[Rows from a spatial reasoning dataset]
============
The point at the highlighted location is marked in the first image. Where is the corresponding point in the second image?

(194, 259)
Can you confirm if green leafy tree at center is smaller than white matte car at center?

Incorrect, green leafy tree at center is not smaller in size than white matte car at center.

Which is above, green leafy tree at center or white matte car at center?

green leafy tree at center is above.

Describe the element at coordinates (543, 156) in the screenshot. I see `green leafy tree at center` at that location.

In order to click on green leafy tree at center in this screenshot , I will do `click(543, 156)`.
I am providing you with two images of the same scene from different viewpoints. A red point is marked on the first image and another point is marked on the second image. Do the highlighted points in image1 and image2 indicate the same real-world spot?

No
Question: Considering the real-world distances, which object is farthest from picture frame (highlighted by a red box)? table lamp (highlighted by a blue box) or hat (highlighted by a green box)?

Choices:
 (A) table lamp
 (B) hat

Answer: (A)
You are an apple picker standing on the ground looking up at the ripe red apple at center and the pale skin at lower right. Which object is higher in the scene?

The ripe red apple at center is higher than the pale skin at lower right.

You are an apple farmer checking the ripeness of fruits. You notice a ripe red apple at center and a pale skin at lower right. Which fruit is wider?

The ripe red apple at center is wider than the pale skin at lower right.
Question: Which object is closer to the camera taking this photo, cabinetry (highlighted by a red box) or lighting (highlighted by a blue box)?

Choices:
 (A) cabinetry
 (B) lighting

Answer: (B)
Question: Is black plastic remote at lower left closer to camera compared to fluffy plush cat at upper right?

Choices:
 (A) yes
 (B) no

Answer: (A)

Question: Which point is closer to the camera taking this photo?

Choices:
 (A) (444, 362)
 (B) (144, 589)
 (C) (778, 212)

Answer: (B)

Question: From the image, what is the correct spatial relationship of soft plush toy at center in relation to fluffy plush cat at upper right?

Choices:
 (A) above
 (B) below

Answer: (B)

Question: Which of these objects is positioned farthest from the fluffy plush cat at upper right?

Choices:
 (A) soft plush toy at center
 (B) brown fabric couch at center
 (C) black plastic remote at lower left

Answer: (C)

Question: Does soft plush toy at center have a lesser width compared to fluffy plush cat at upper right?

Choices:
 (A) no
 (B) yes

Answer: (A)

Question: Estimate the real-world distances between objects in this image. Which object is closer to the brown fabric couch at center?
============
• [Task requirements] Quote the entire listing above verbatim, line by line, from the first row through the last.

• [The answer]
The point at the highlighted location is marked in the first image. Where is the corresponding point in the second image?

(194, 259)
Can you confirm if green leafy tree at center is smaller than white matte car at center?

Incorrect, green leafy tree at center is not smaller in size than white matte car at center.

Which is above, green leafy tree at center or white matte car at center?

green leafy tree at center is above.

Describe the element at coordinates (543, 156) in the screenshot. I see `green leafy tree at center` at that location.

In order to click on green leafy tree at center in this screenshot , I will do `click(543, 156)`.
I am providing you with two images of the same scene from different viewpoints. A red point is marked on the first image and another point is marked on the second image. Do the highlighted points in image1 and image2 indicate the same real-world spot?

No
Question: Considering the real-world distances, which object is farthest from picture frame (highlighted by a red box)? table lamp (highlighted by a blue box) or hat (highlighted by a green box)?

Choices:
 (A) table lamp
 (B) hat

Answer: (A)
You are an apple picker standing on the ground looking up at the ripe red apple at center and the pale skin at lower right. Which object is higher in the scene?

The ripe red apple at center is higher than the pale skin at lower right.

You are an apple farmer checking the ripeness of fruits. You notice a ripe red apple at center and a pale skin at lower right. Which fruit is wider?

The ripe red apple at center is wider than the pale skin at lower right.
Question: Which object is closer to the camera taking this photo, cabinetry (highlighted by a red box) or lighting (highlighted by a blue box)?

Choices:
 (A) cabinetry
 (B) lighting

Answer: (B)
Question: Is black plastic remote at lower left closer to camera compared to fluffy plush cat at upper right?

Choices:
 (A) yes
 (B) no

Answer: (A)

Question: Which point is closer to the camera taking this photo?

Choices:
 (A) (444, 362)
 (B) (144, 589)
 (C) (778, 212)

Answer: (B)

Question: From the image, what is the correct spatial relationship of soft plush toy at center in relation to fluffy plush cat at upper right?

Choices:
 (A) above
 (B) below

Answer: (B)

Question: Which of these objects is positioned farthest from the fluffy plush cat at upper right?

Choices:
 (A) soft plush toy at center
 (B) brown fabric couch at center
 (C) black plastic remote at lower left

Answer: (C)

Question: Does soft plush toy at center have a lesser width compared to fluffy plush cat at upper right?

Choices:
 (A) no
 (B) yes

Answer: (A)

Question: Estimate the real-world distances between objects in this image. Which object is closer to the brown fabric couch at center?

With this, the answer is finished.